→ What is being asked
What is needed is an exact copy of the records below, minus any pictures.

→ Materials provided
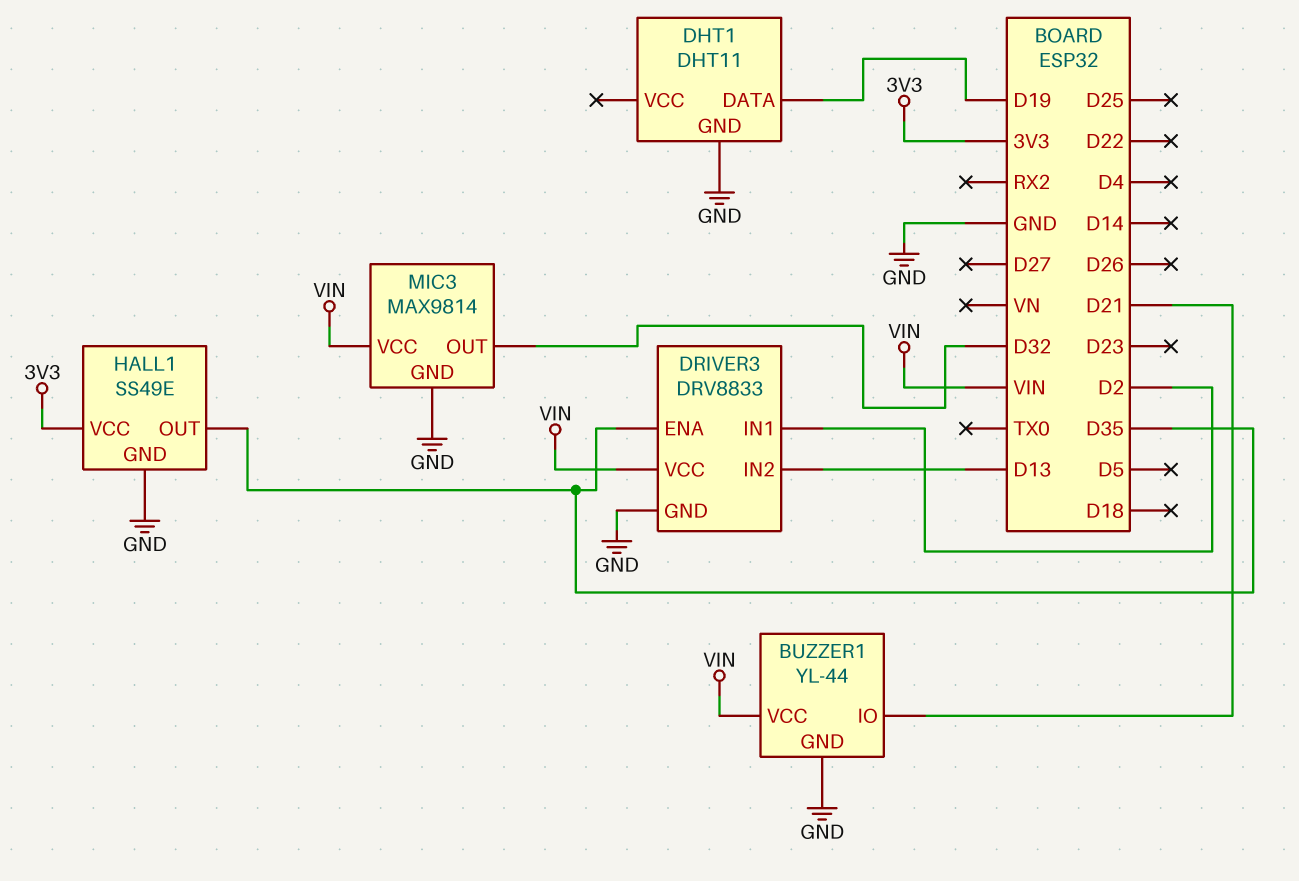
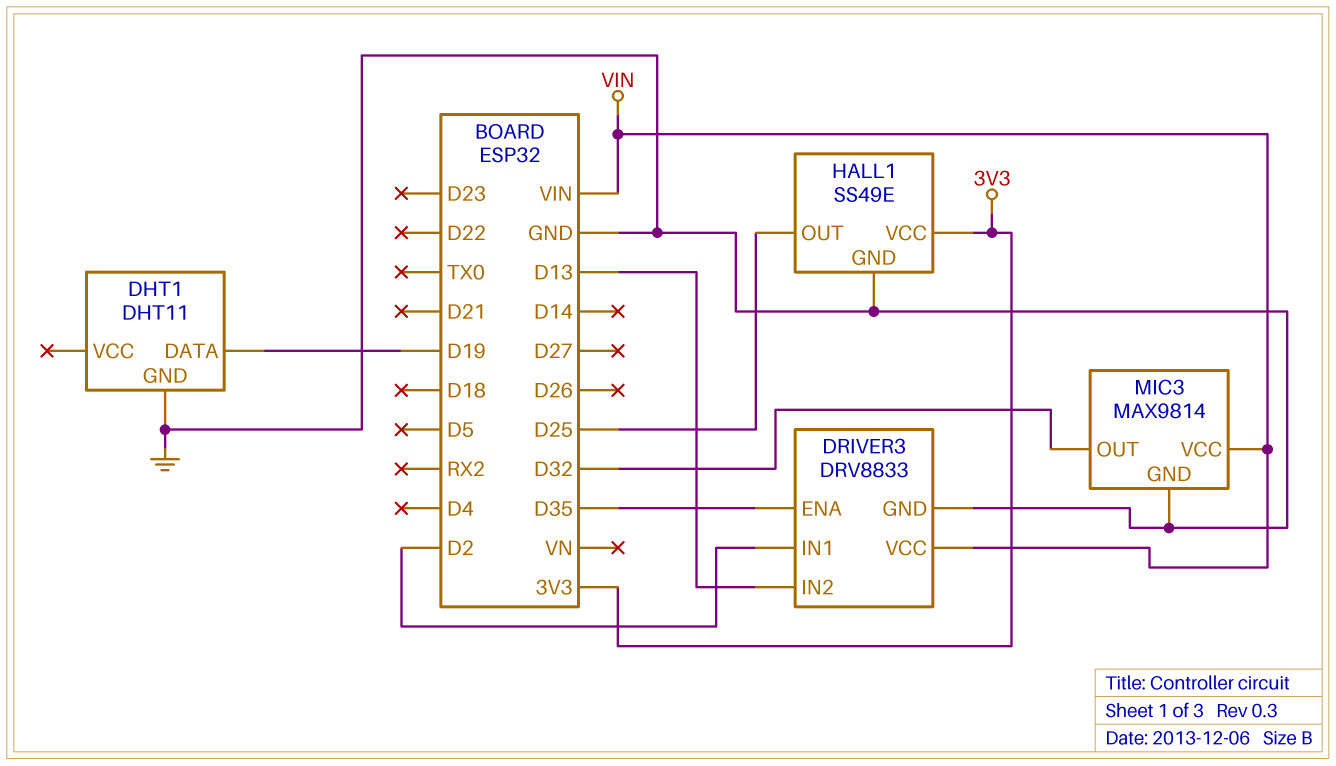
BUZZER1: YL-44 -> none
BUZZER1 pin GND: GND -> none
BUZZER1 pin IO: D21 -> none
BUZZER1 pin VCC: VIN -> none
HALL1 pin OUT: D35 -> D25

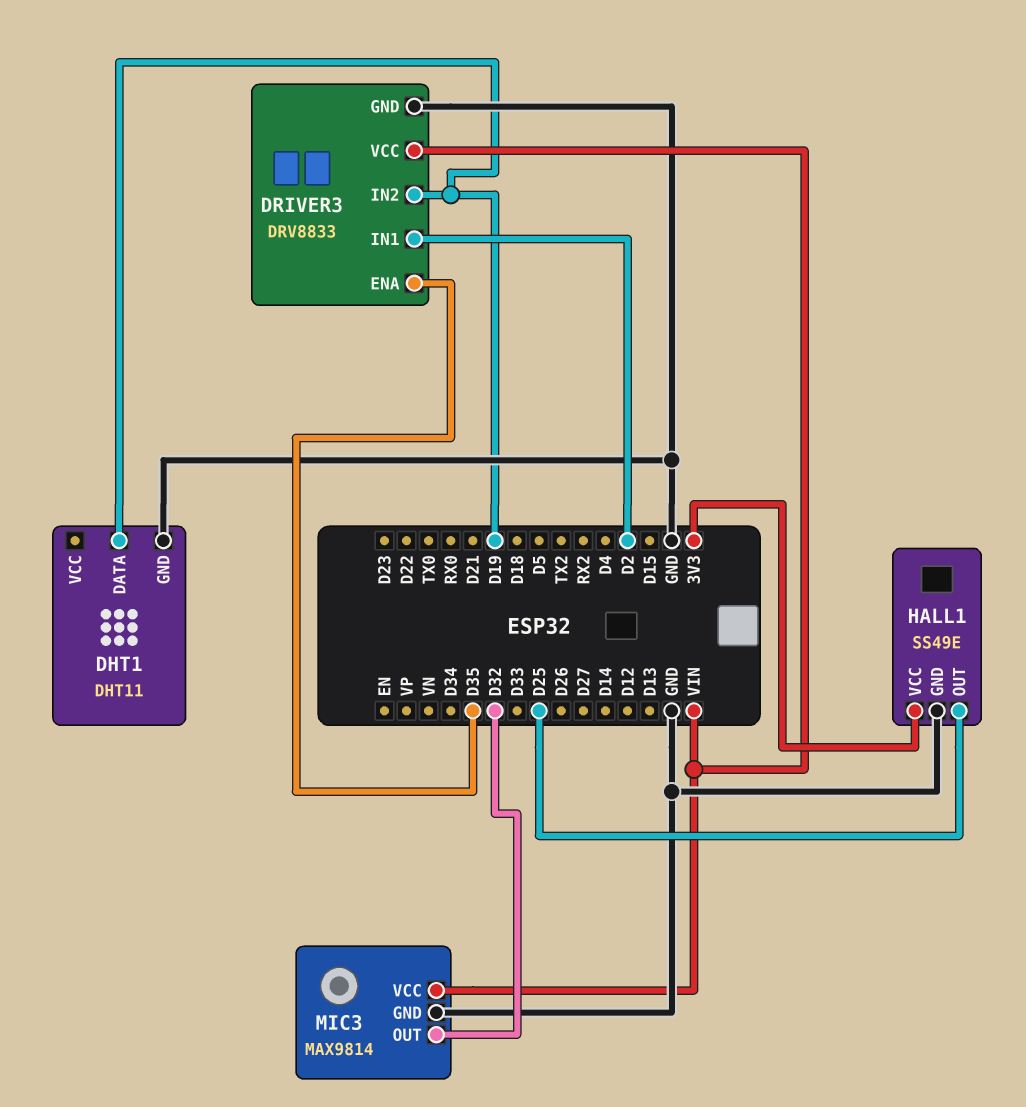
DRIVER3 pin IN2: D13 -> D19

→ Output of the task
BUZZER1: YL-44 -> none
BUZZER1 pin GND: GND -> none
BUZZER1 pin IO: D21 -> none
BUZZER1 pin VCC: VIN -> none
HALL1 pin OUT: D35 -> D25

DRIVER3 pin IN2: D13 -> D19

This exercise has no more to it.